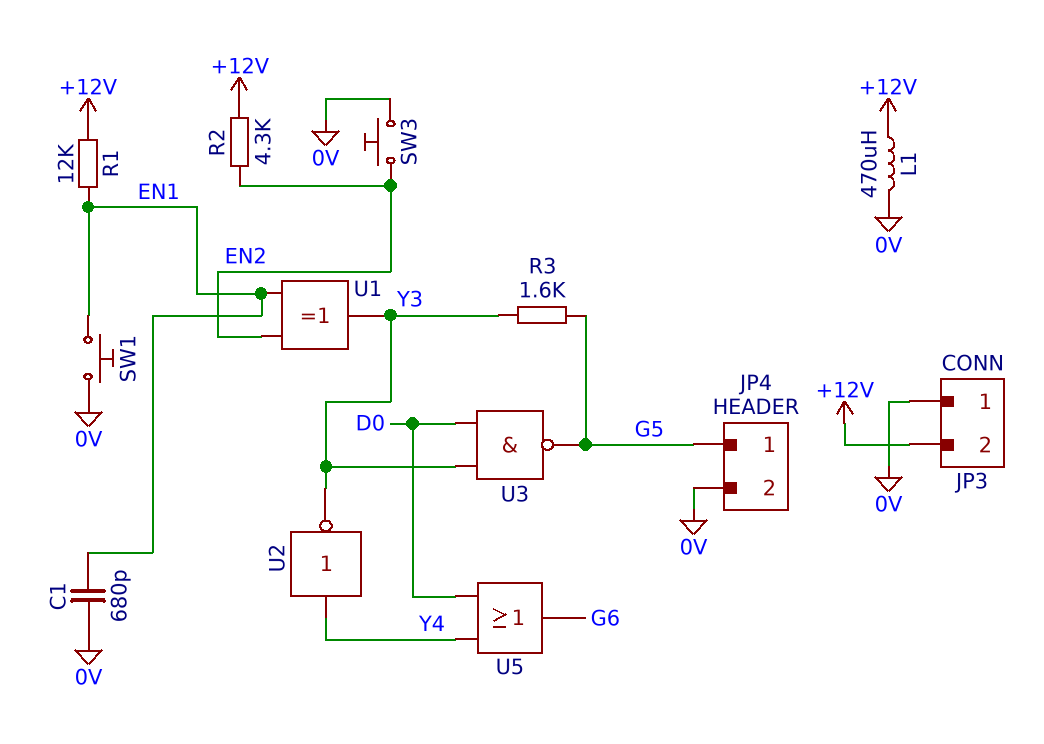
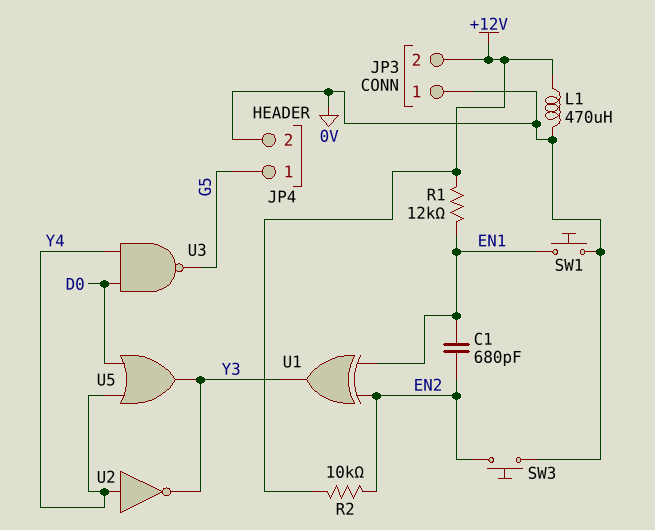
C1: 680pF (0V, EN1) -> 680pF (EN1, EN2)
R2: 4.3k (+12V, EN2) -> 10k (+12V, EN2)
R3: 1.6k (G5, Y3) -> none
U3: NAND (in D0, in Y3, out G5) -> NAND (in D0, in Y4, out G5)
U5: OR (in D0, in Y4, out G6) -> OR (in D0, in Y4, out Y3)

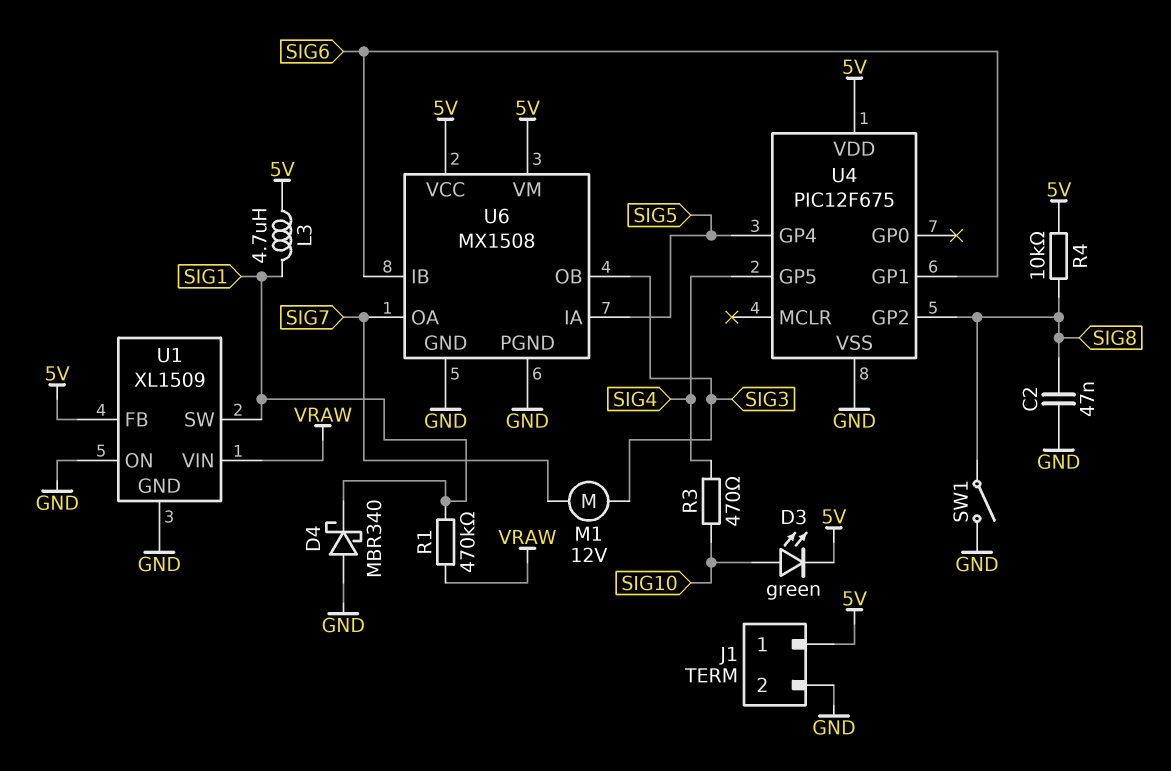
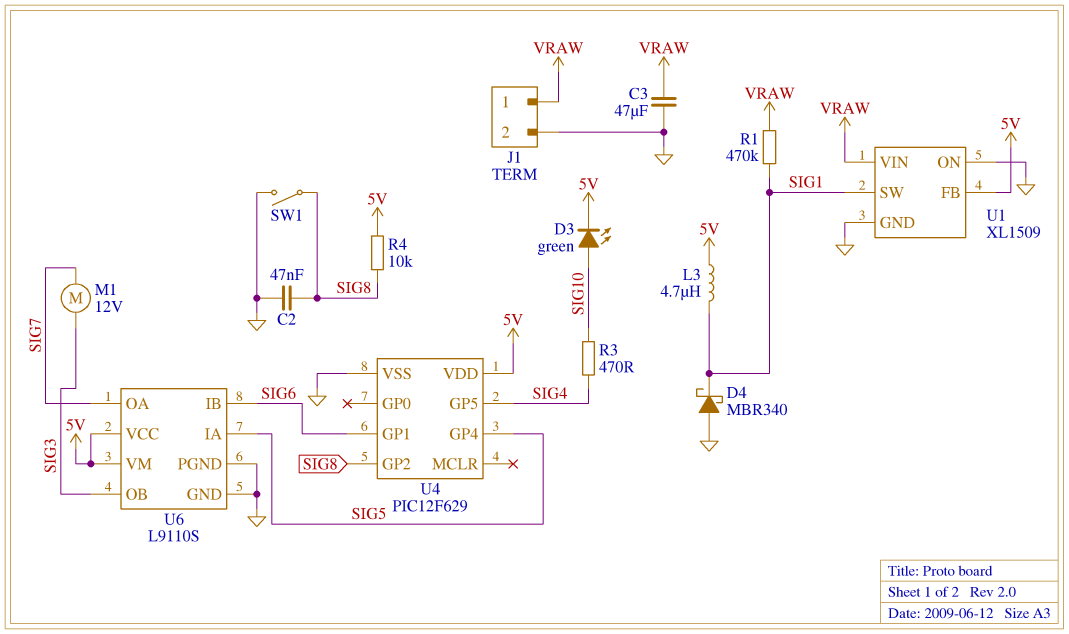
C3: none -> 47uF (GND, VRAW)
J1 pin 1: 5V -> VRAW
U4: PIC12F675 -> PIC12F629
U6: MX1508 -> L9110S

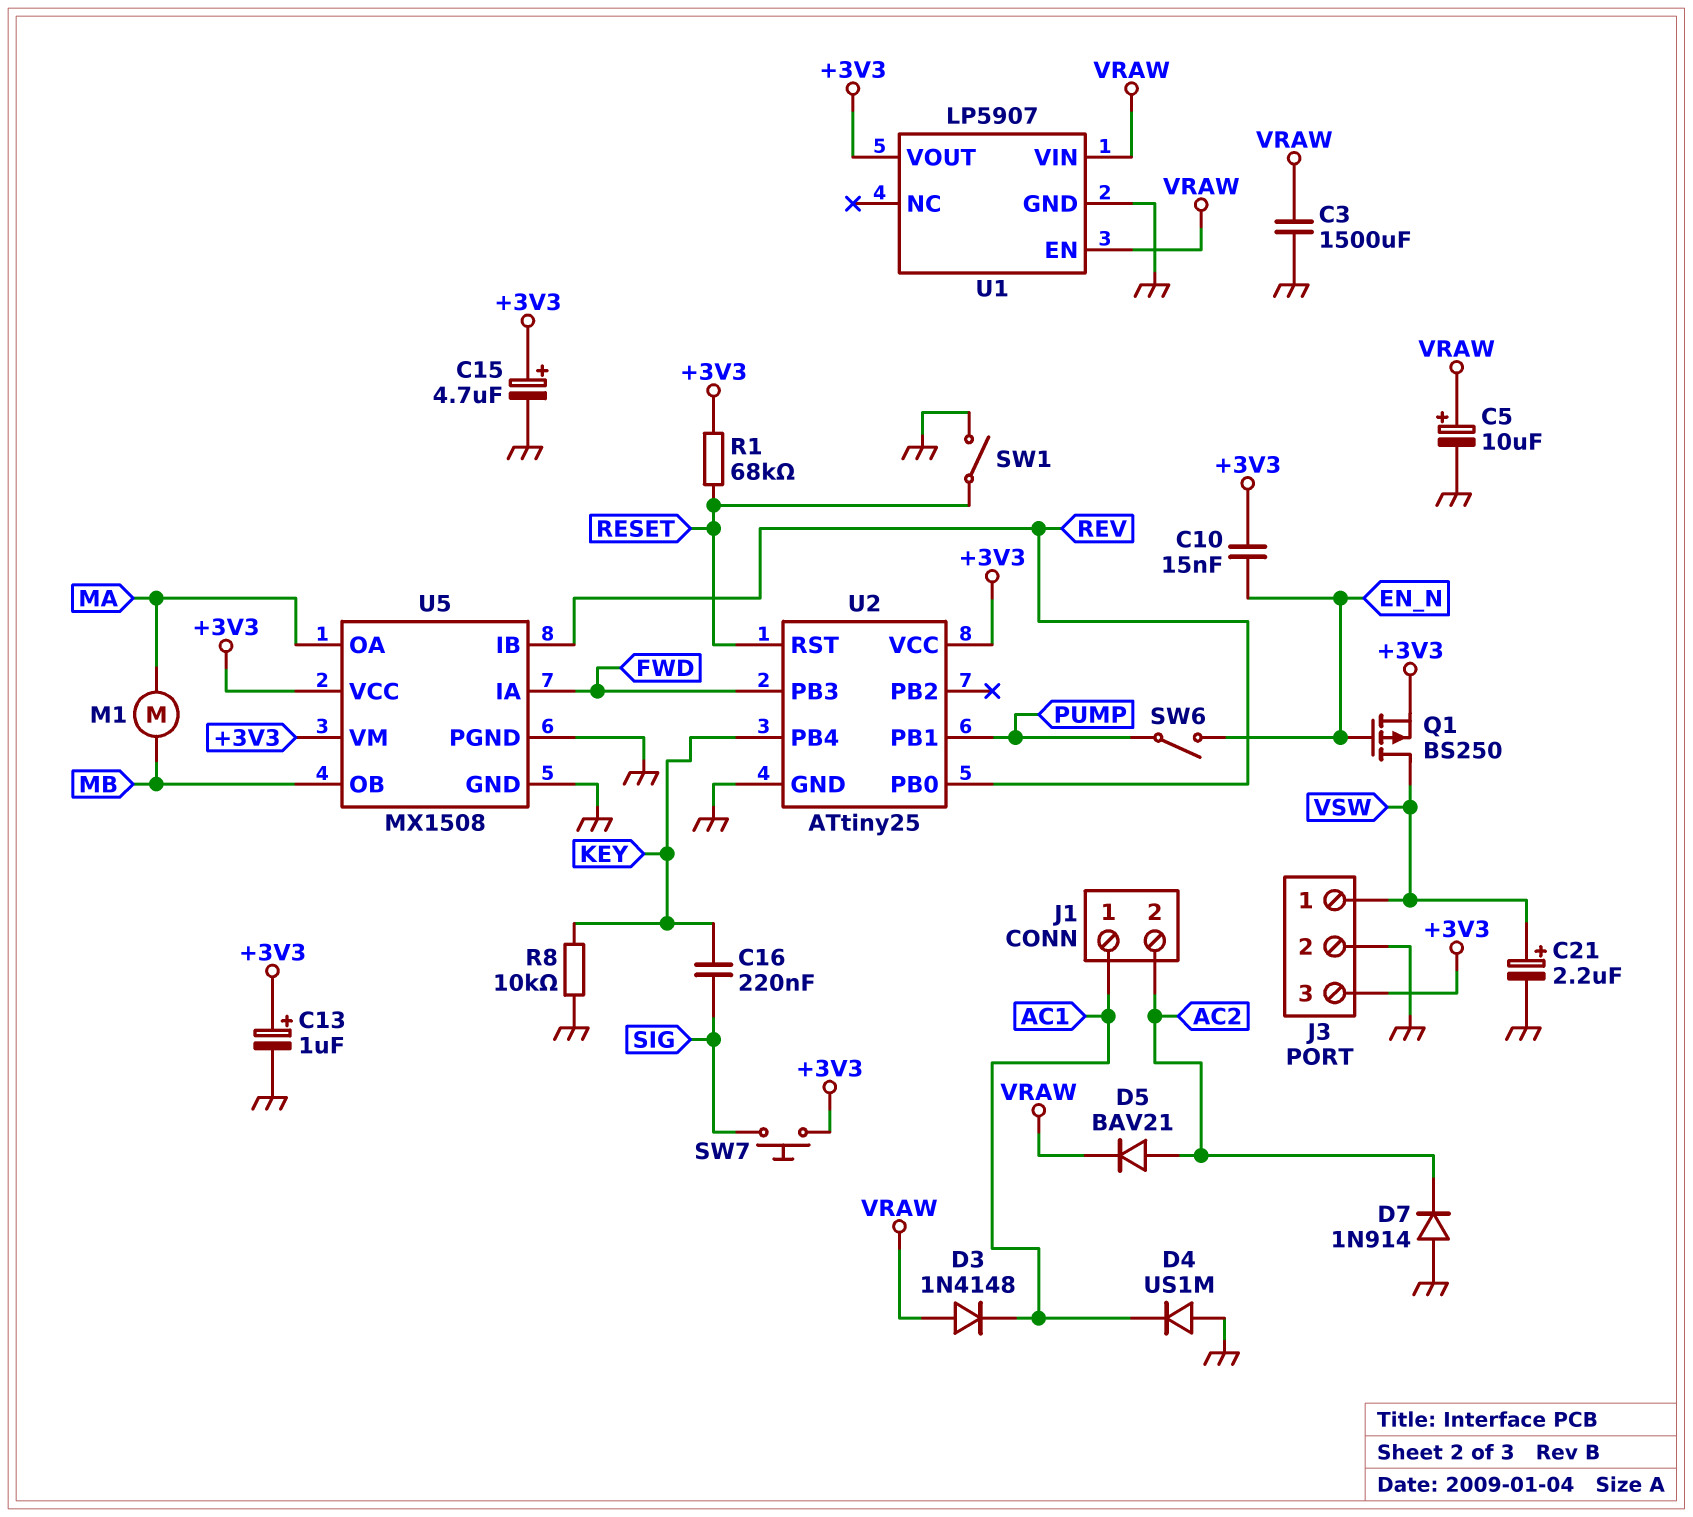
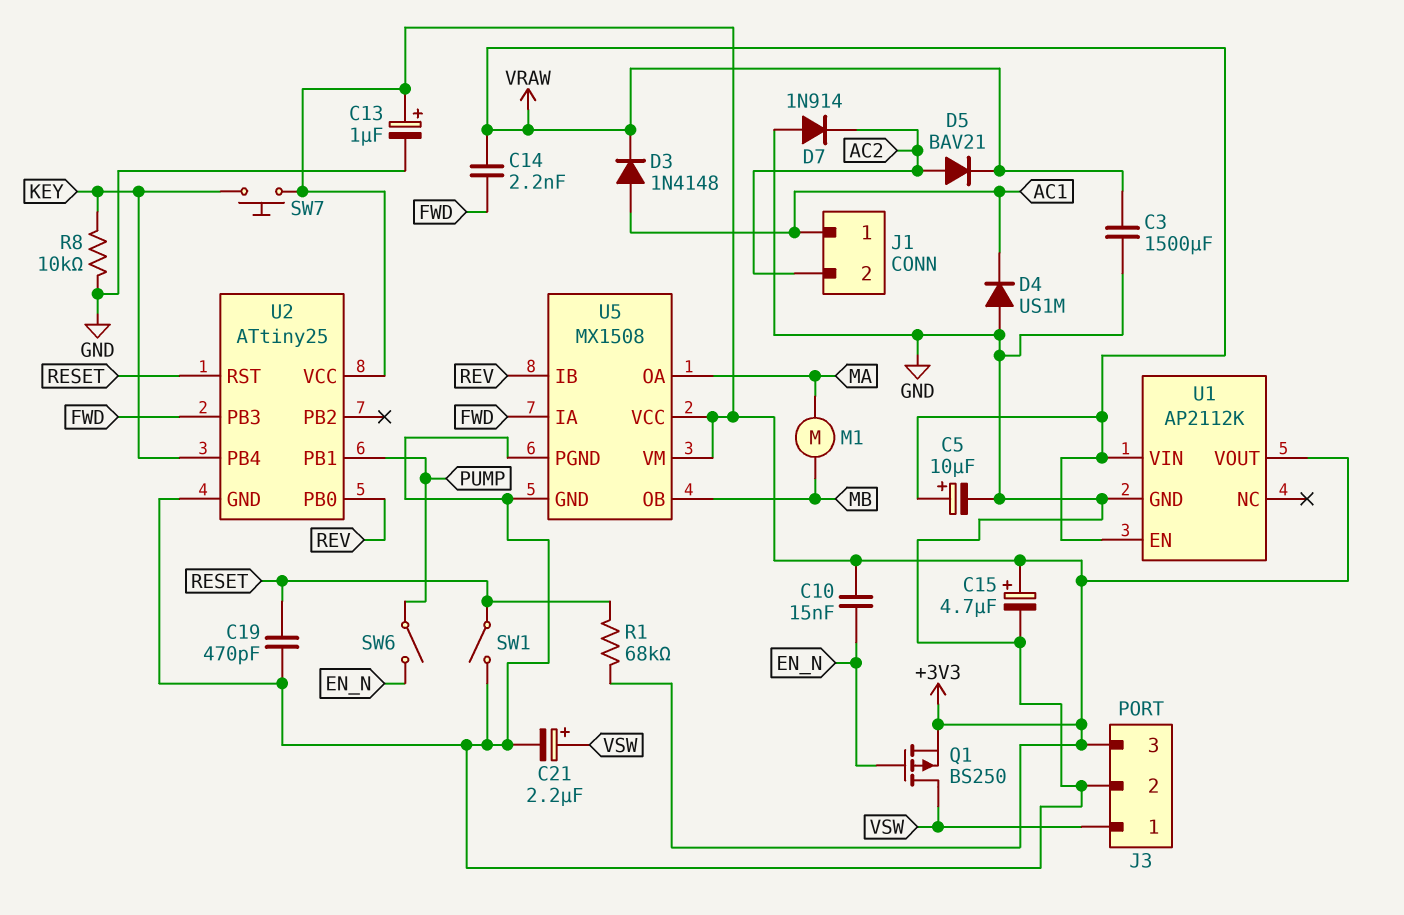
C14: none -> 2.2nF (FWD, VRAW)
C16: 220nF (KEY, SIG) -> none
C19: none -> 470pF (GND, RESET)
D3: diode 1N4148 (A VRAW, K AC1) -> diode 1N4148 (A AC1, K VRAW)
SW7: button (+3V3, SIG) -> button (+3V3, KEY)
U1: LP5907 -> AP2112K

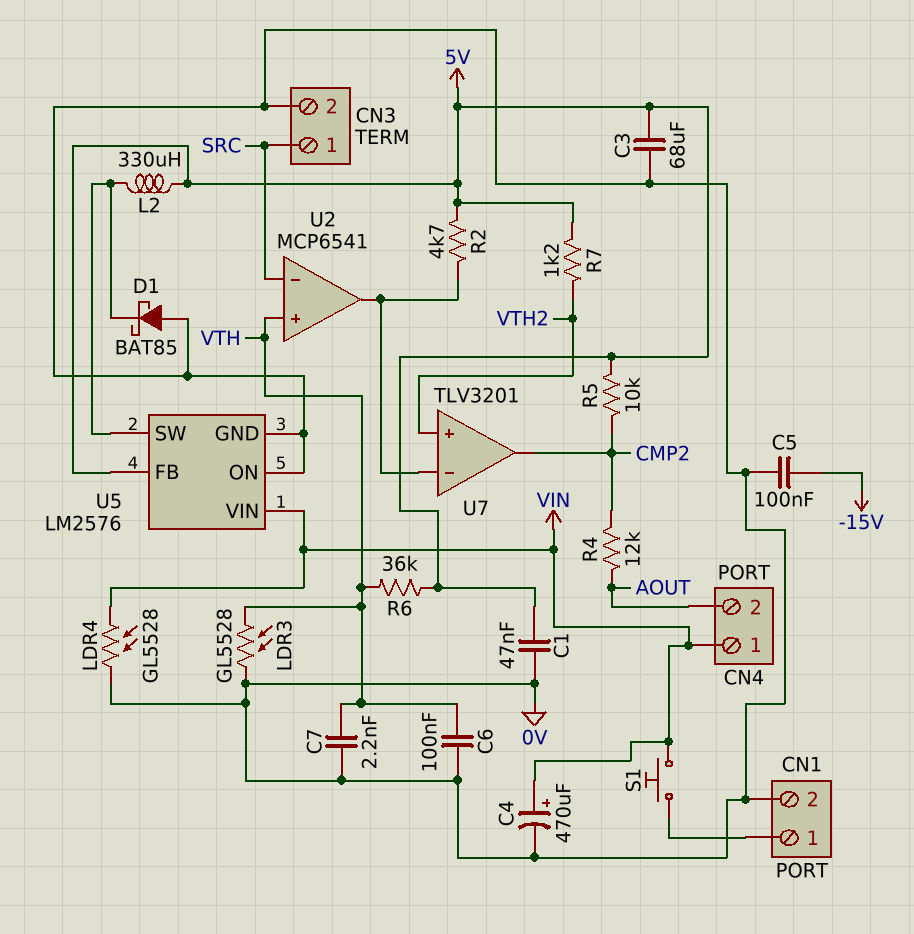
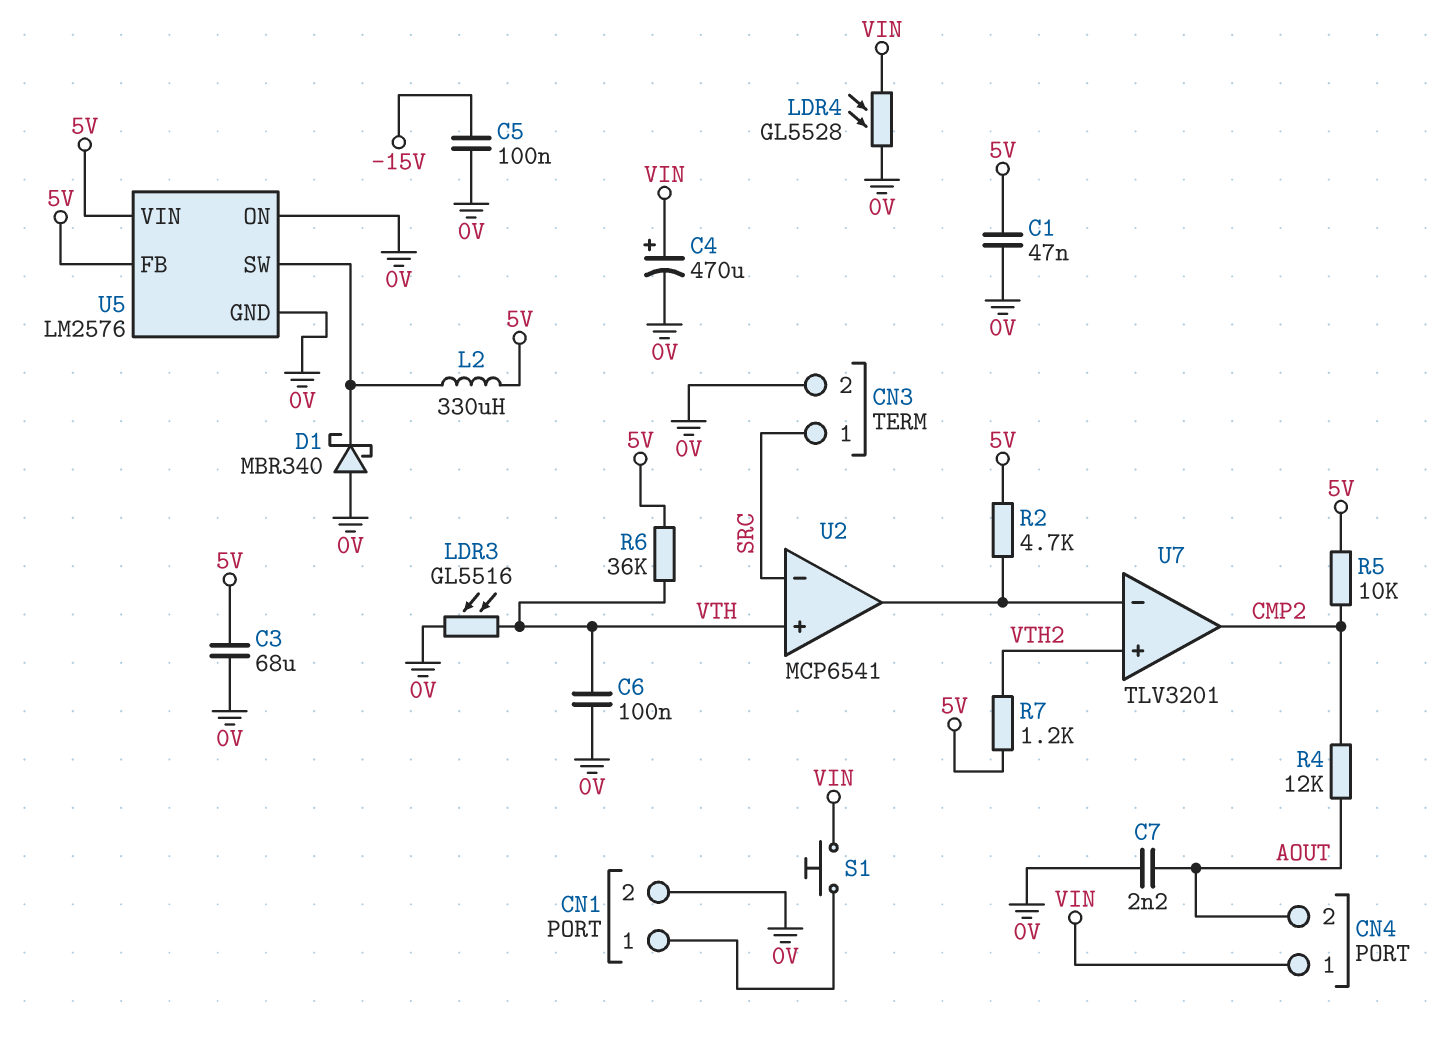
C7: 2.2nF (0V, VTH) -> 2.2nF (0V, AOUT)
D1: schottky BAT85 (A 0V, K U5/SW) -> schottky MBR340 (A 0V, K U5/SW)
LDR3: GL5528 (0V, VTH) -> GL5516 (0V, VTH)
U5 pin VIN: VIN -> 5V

[What the task requires]: Where does the string "VRAW" appear in the records above? Show every line that holds it.

[Solution to this problem]:
C3: none -> 47uF (GND, VRAW)
J1 pin 1: 5V -> VRAW
C14: none -> 2.2nF (FWD, VRAW)
D3: diode 1N4148 (A VRAW, K AC1) -> diode 1N4148 (A AC1, K VRAW)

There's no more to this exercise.